======== Data section

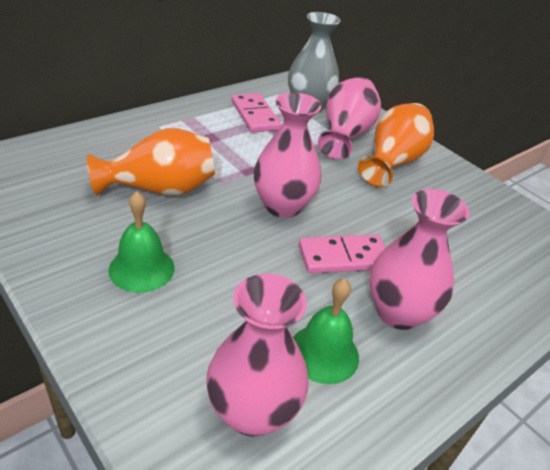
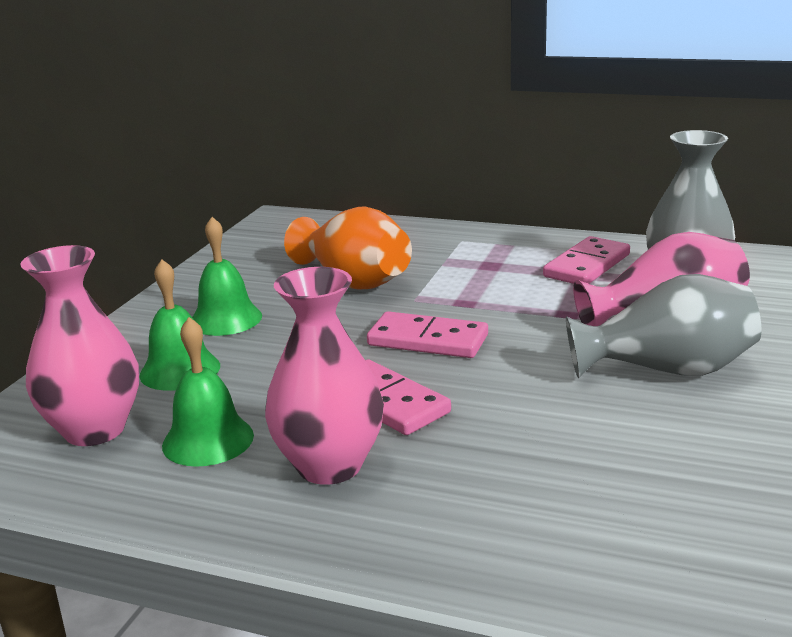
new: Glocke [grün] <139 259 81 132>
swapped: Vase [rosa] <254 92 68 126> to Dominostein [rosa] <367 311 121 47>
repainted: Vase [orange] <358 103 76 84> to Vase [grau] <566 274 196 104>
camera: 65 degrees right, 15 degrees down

================

Search the data above for the string "Vase" and return every line that has it.

Result for this task ::
swapped: Vase [rosa] <254 92 68 126> to Dominostein [rosa] <367 311 121 47>
repainted: Vase [orange] <358 103 76 84> to Vase [grau] <566 274 196 104>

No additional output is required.